▶ **ENTRIES SHOWN**:
------------------------

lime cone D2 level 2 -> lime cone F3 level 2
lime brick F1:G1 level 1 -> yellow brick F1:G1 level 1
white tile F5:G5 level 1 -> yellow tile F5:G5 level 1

------------------------

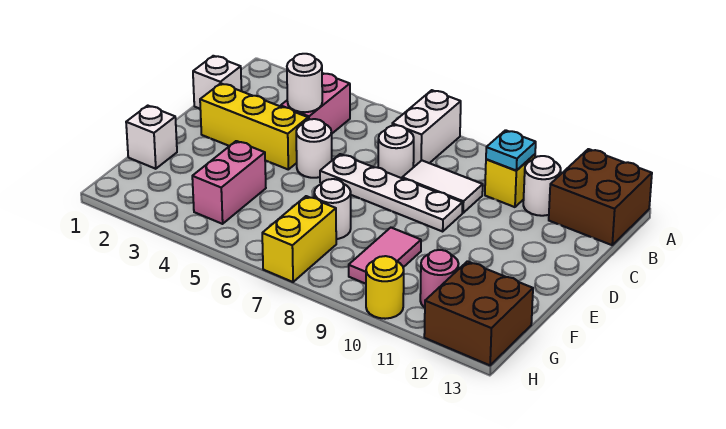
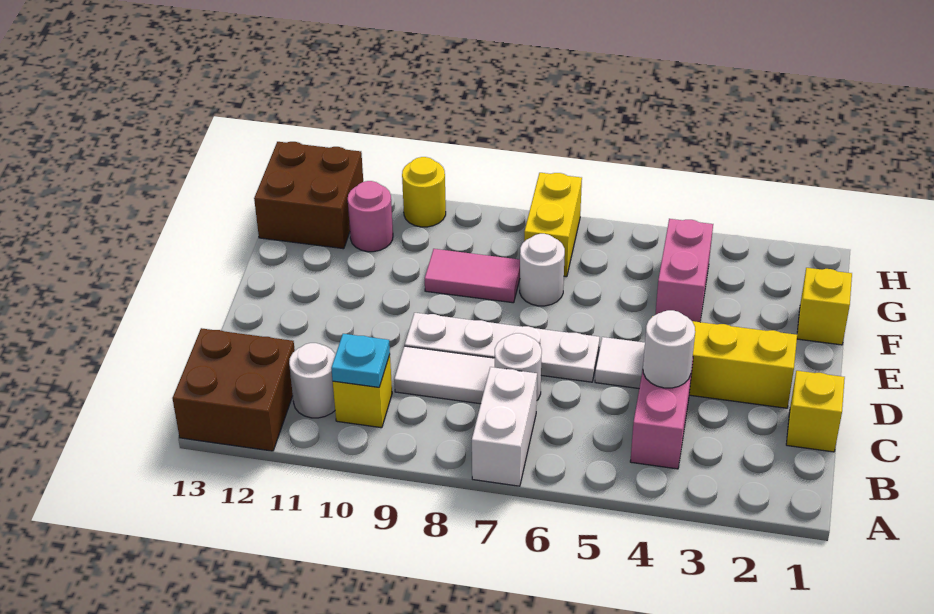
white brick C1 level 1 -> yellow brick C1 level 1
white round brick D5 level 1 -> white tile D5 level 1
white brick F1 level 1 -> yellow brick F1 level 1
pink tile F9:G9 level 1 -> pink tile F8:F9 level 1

------------------------

▶ **REQUIRED ACTION**:
Go through the entries above and report every line in which the word "yellow" appears.

▶ **WRITTEN REPLY**:
lime brick F1:G1 level 1 -> yellow brick F1:G1 level 1
white tile F5:G5 level 1 -> yellow tile F5:G5 level 1
white brick C1 level 1 -> yellow brick C1 level 1
white brick F1 level 1 -> yellow brick F1 level 1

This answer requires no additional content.